> [Your goal]:
Among the lines below, count those containing the word "Drive". Give the number only.

Records from a dataset
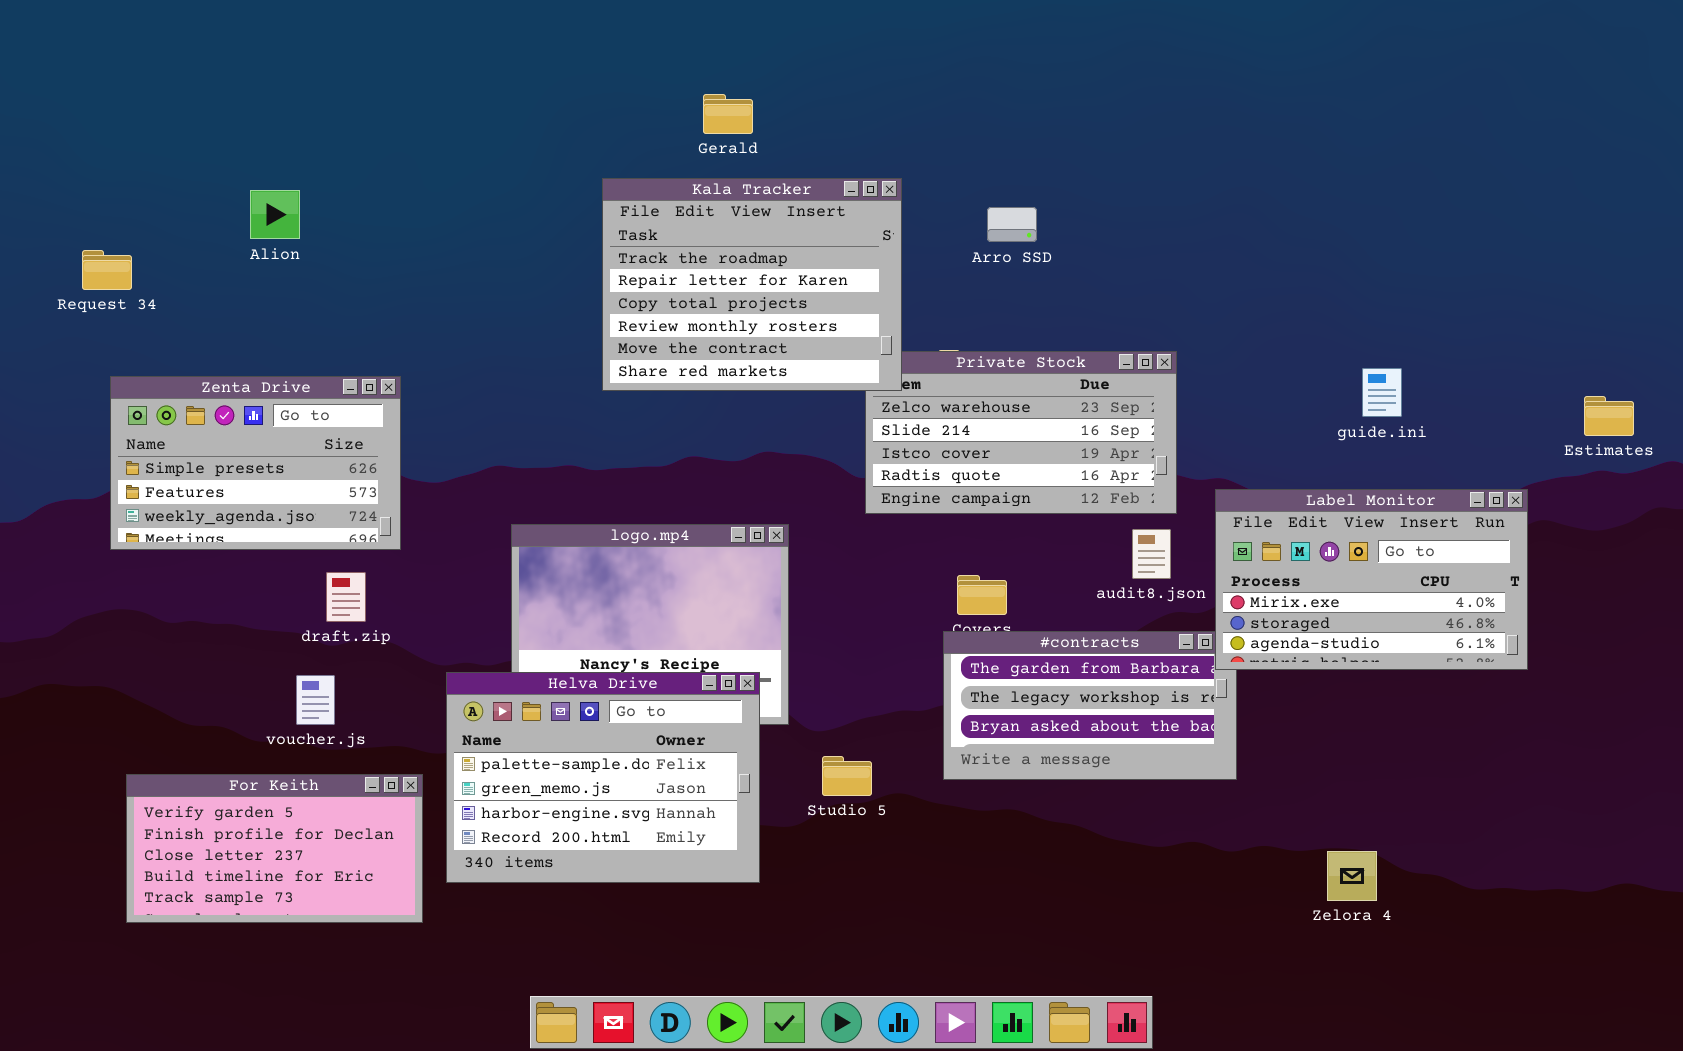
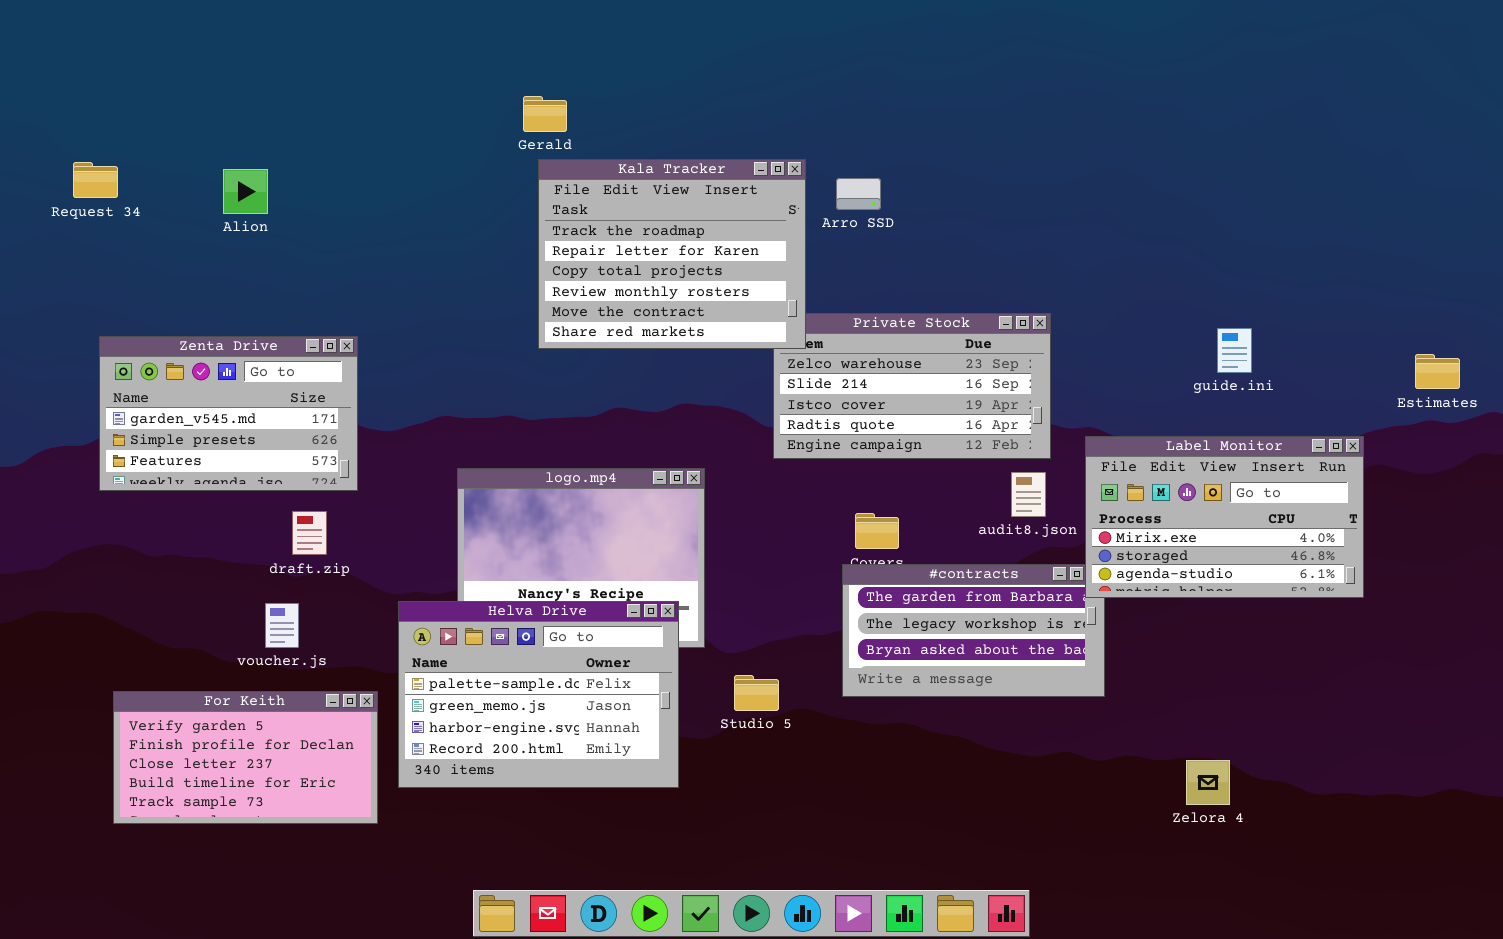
Gerald: [703,94,753,134] -> [523,96,567,132], moved
Arro SSD: [987,207,1037,242] -> [836,178,881,210], moved
Request 34: [82,250,132,290] -> [73,162,118,198], moved
Zenta Drive: [110,376,401,550] -> [99,336,358,491], scrolled up 1 row

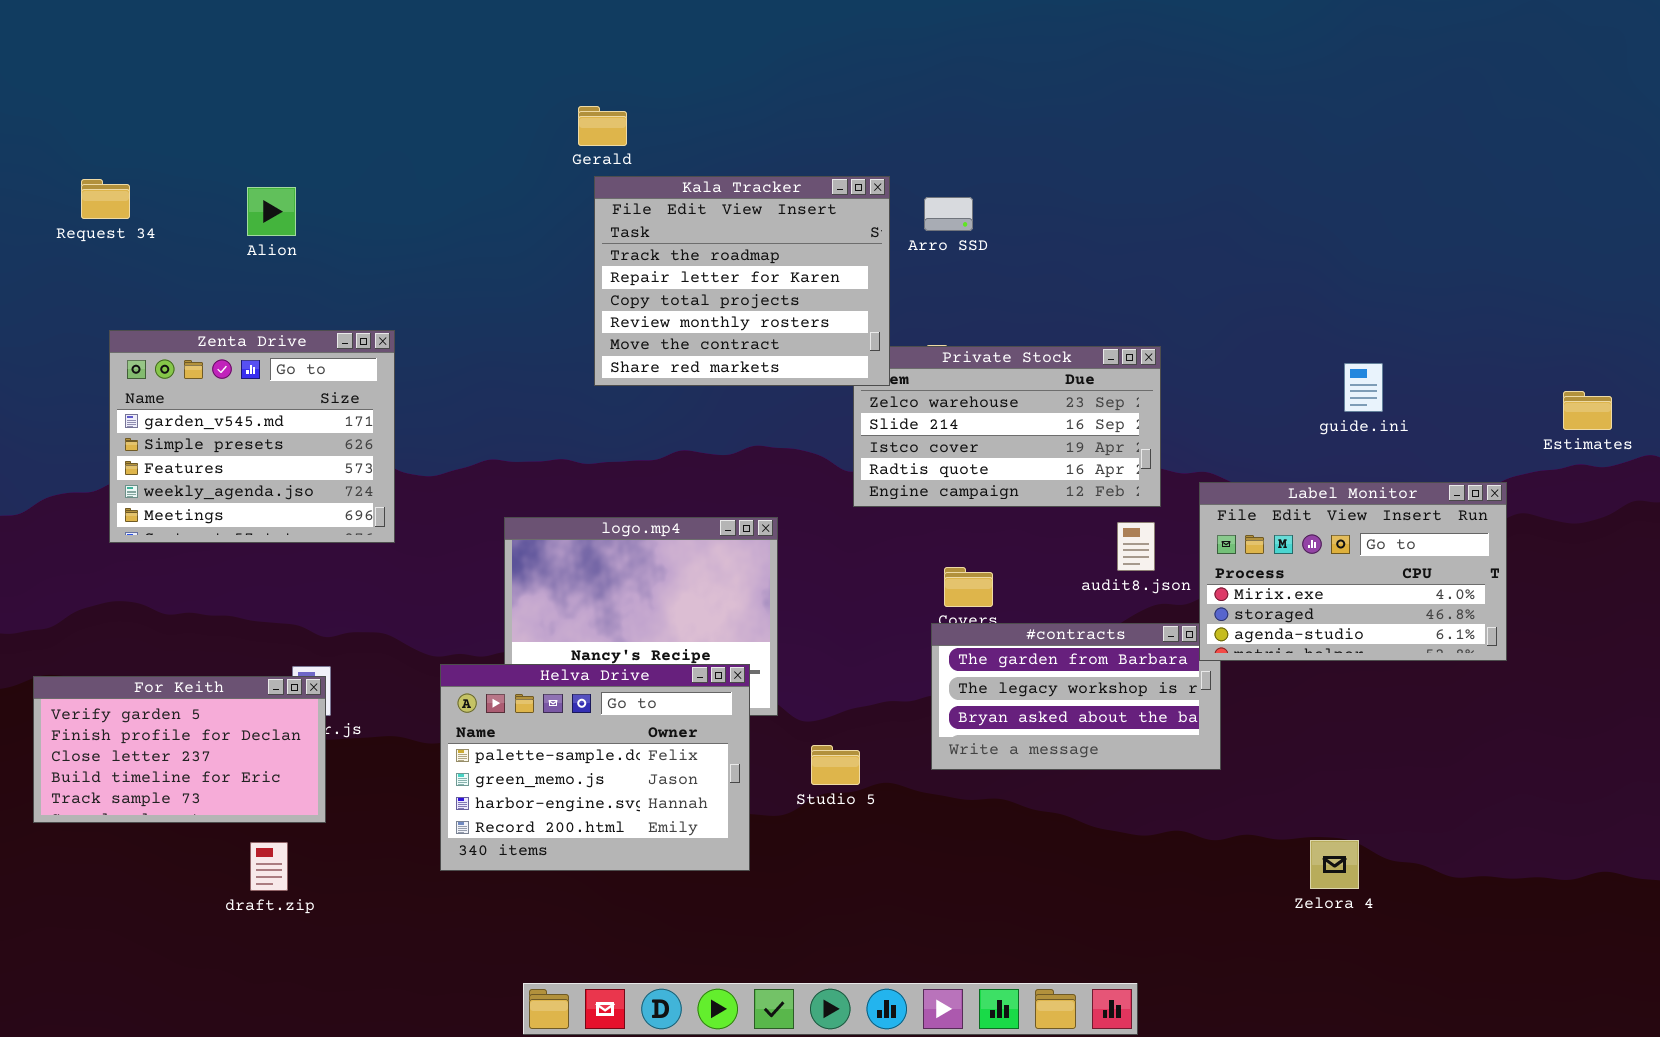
Zenta Drive: [99,336,358,491] -> [109,330,395,543], resized
draft.zip: [292,511,327,555] -> [250,842,288,891], moved
For Keith: [113,691,378,824] -> [33,676,326,823], moved

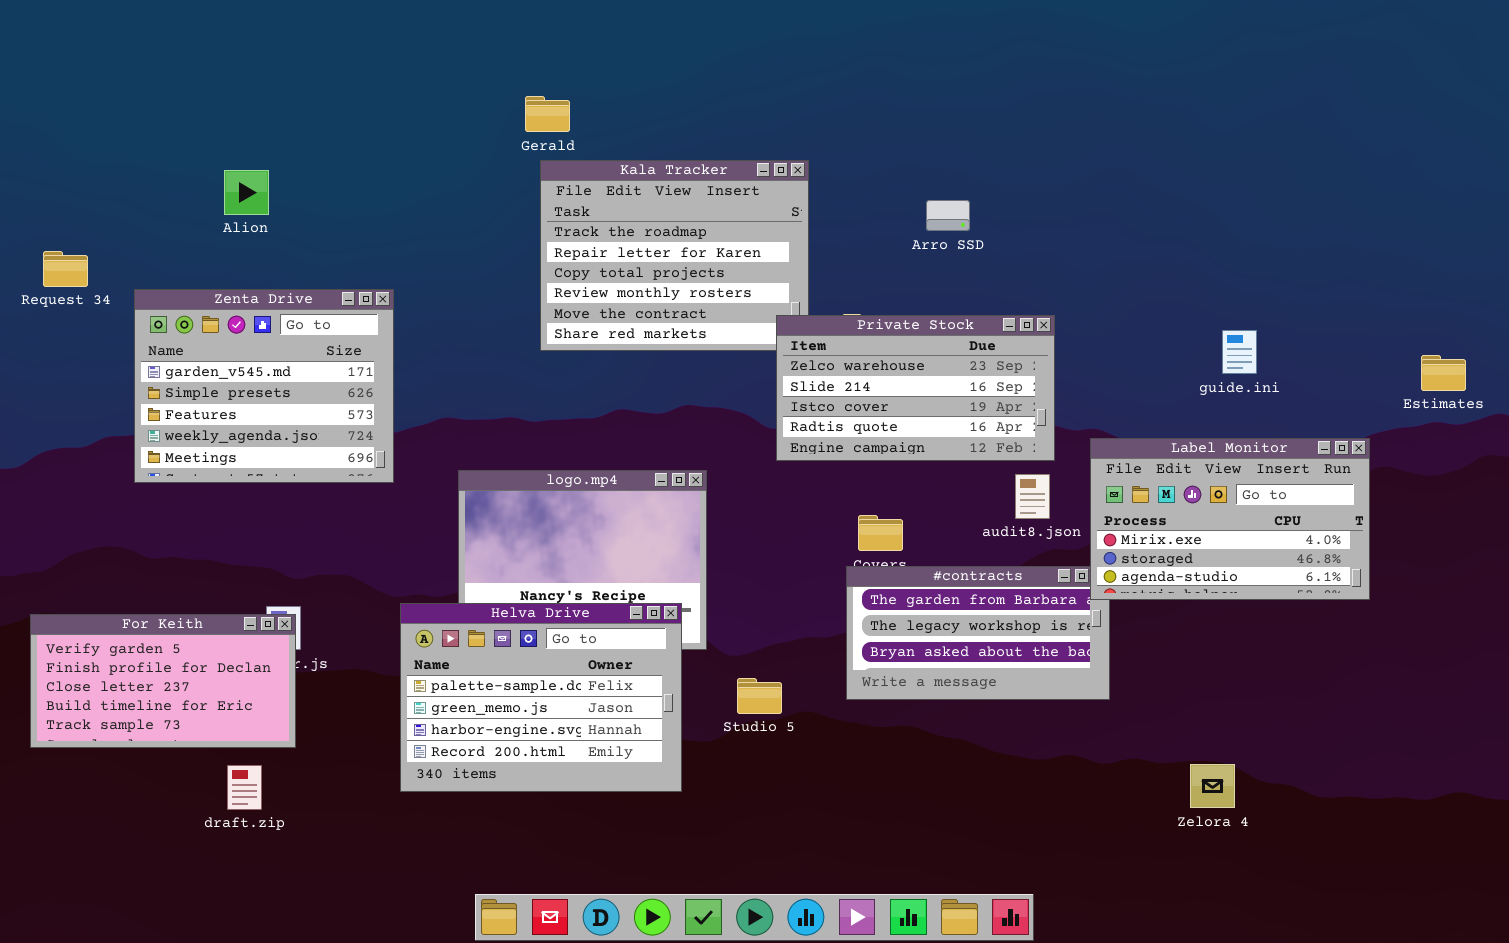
Request 34: [81,179,130,219] -> [43,251,88,287], moved
Arro SSD: [924,197,973,231] -> [926,200,970,231], moved
Zenta Drive: [109,330,395,543] -> [134,289,394,483], moved
Private Stock: [853,346,1161,507] -> [776,315,1055,461], raised

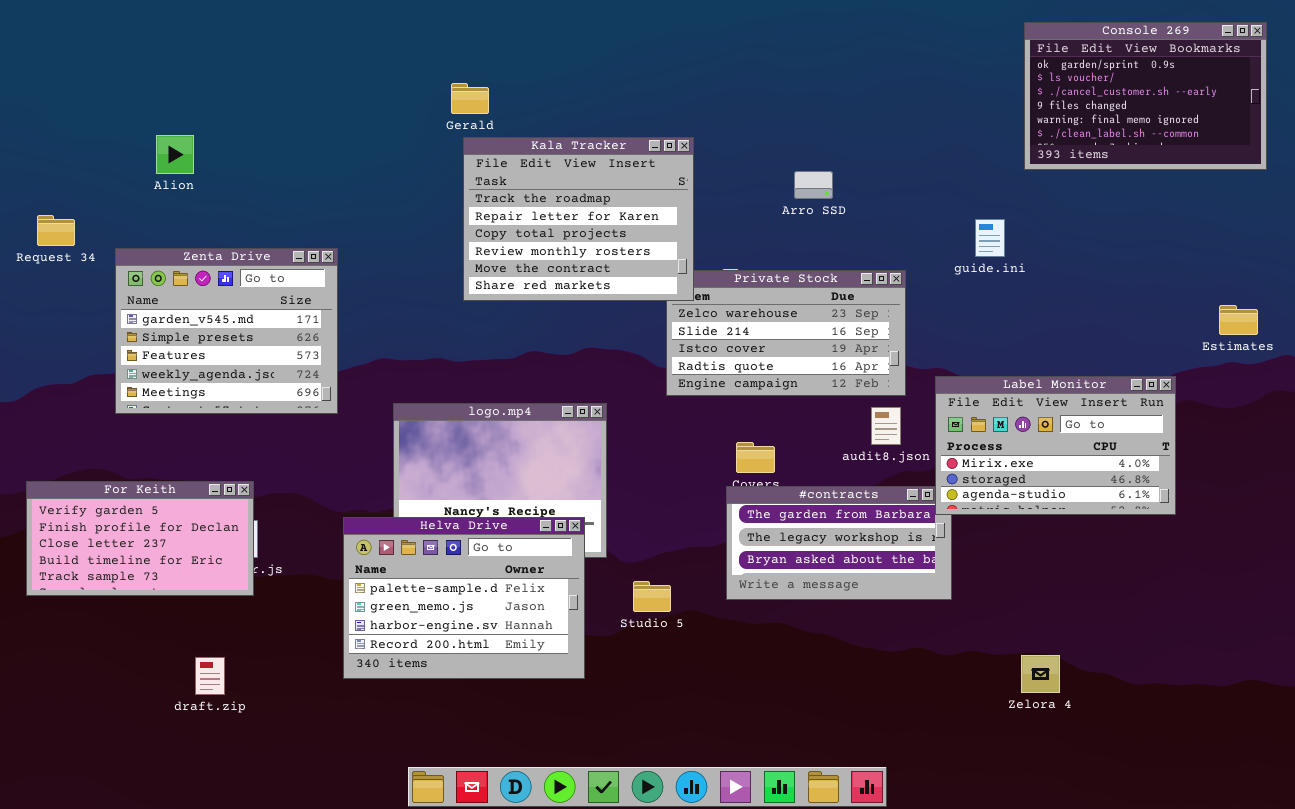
Console 269: none -> [1024,22,1267,170], opened
Kala Tracker: [540,160,809,351] -> [463,137,694,301], raised
Alion: [224,170,269,215] -> [156,135,194,174], moved
guide.ini: [1222,330,1257,374] -> [975,219,1005,257], moved
For Keith: [30,614,296,748] -> [26,481,254,596], moved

> [Problem solution]:
3